- _Given data_:
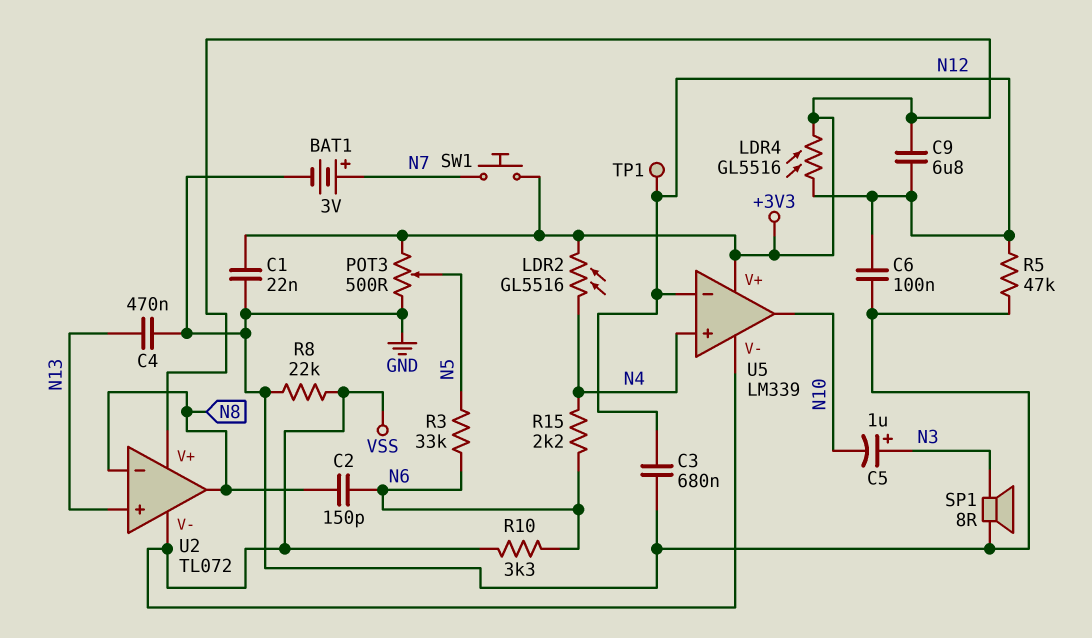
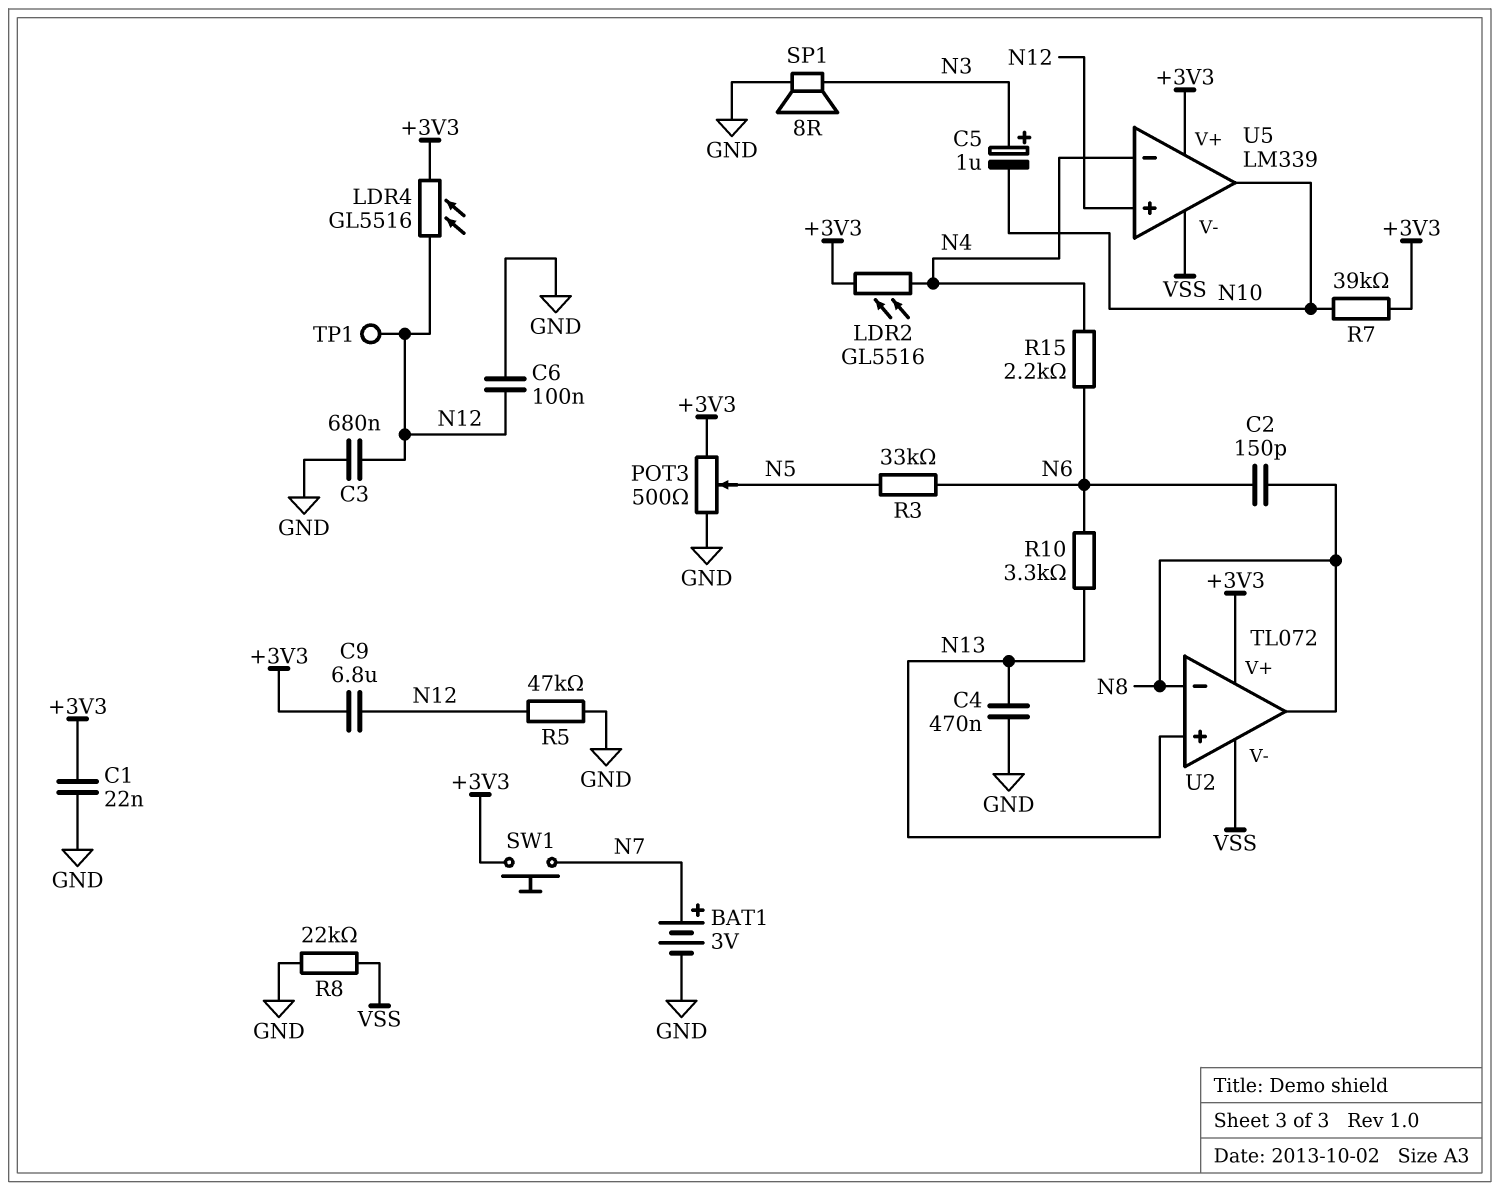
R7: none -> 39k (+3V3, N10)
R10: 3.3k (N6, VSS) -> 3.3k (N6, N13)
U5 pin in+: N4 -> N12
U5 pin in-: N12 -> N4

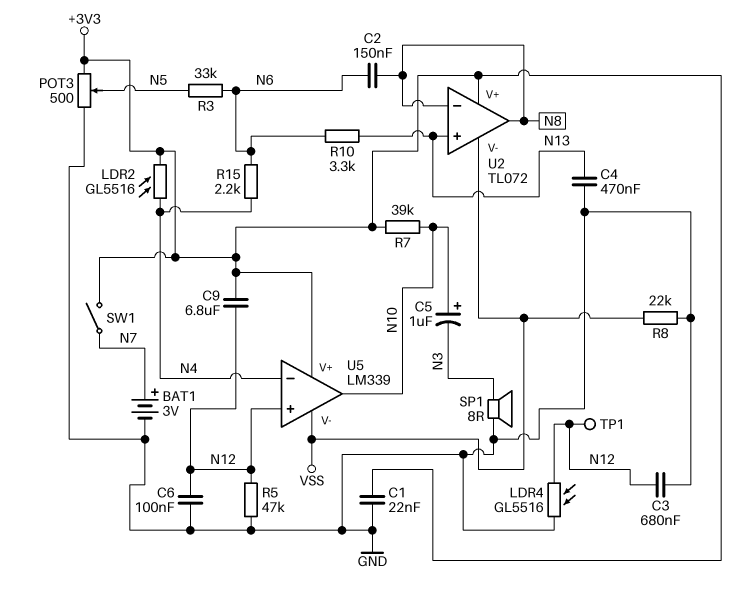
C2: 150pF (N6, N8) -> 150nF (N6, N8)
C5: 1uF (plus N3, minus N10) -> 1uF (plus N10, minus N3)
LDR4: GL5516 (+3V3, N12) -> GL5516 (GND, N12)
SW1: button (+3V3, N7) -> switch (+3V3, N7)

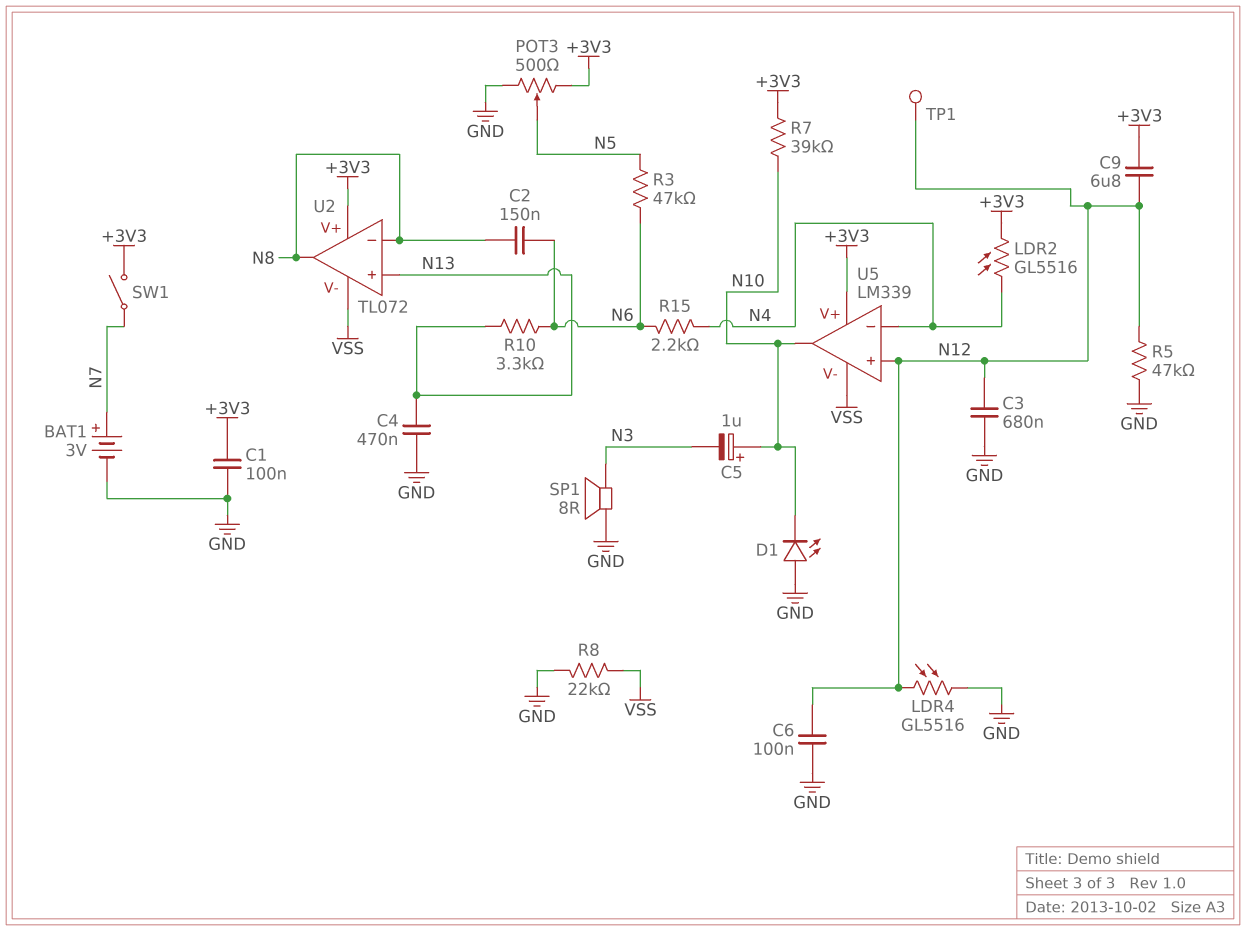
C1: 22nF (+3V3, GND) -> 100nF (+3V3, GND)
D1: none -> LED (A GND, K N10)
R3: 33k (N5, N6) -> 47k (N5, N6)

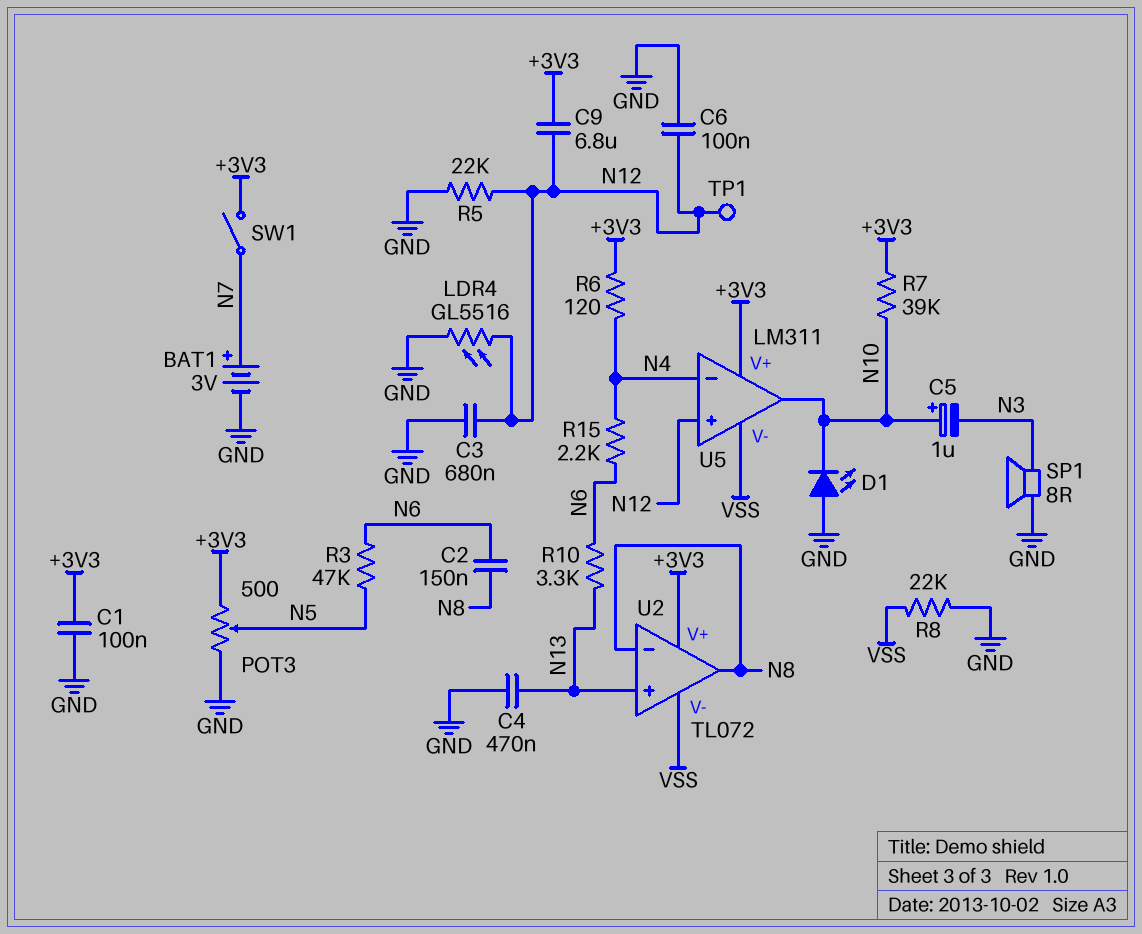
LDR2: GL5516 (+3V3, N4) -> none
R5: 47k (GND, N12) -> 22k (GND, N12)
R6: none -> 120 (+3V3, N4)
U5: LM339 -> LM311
==
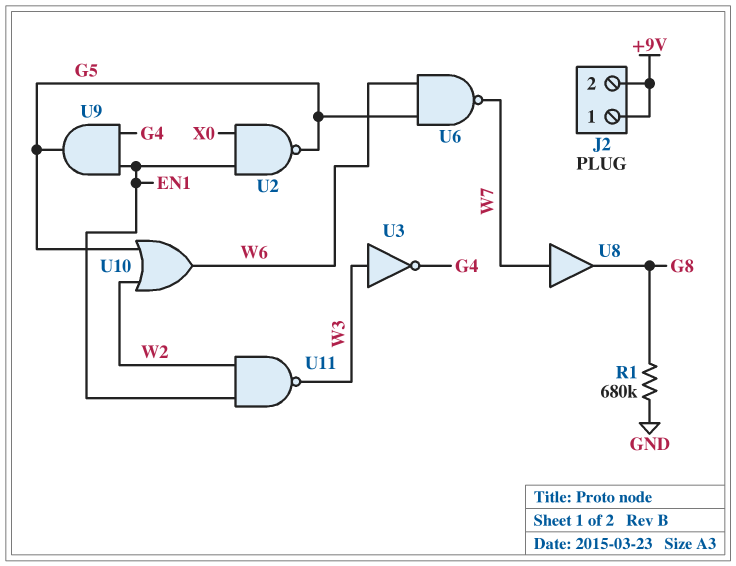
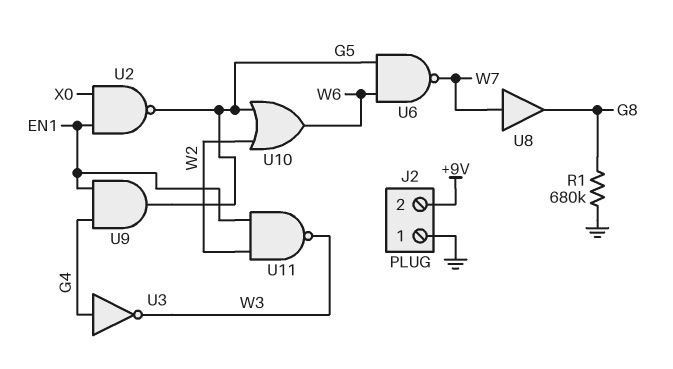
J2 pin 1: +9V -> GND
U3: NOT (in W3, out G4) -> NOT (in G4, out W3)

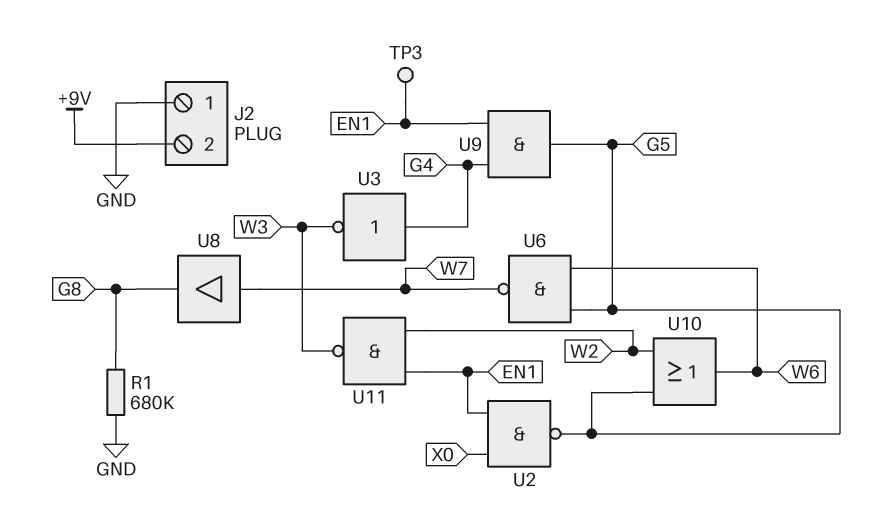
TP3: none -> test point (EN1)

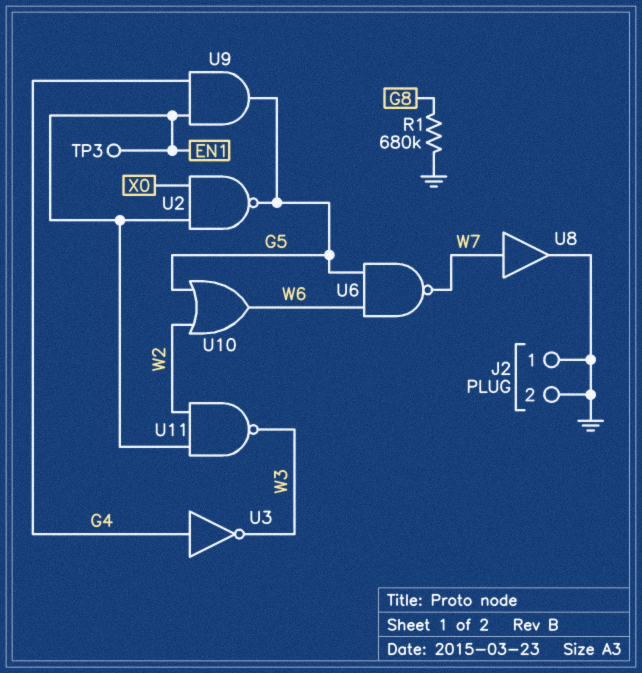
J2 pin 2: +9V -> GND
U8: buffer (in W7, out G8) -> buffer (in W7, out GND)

- _Task objective_: Line for line, output the entries above from the line with "R7: none -> 39k (+3V3, N10)" to the line with "R3: 33k (N5, N6) -> 47k (N5, N6)", both included, and nothing more. Skip pictures.

- _Finished task_:
R7: none -> 39k (+3V3, N10)
R10: 3.3k (N6, VSS) -> 3.3k (N6, N13)
U5 pin in+: N4 -> N12
U5 pin in-: N12 -> N4

C2: 150pF (N6, N8) -> 150nF (N6, N8)
C5: 1uF (plus N3, minus N10) -> 1uF (plus N10, minus N3)
LDR4: GL5516 (+3V3, N12) -> GL5516 (GND, N12)
SW1: button (+3V3, N7) -> switch (+3V3, N7)

C1: 22nF (+3V3, GND) -> 100nF (+3V3, GND)
D1: none -> LED (A GND, K N10)
R3: 33k (N5, N6) -> 47k (N5, N6)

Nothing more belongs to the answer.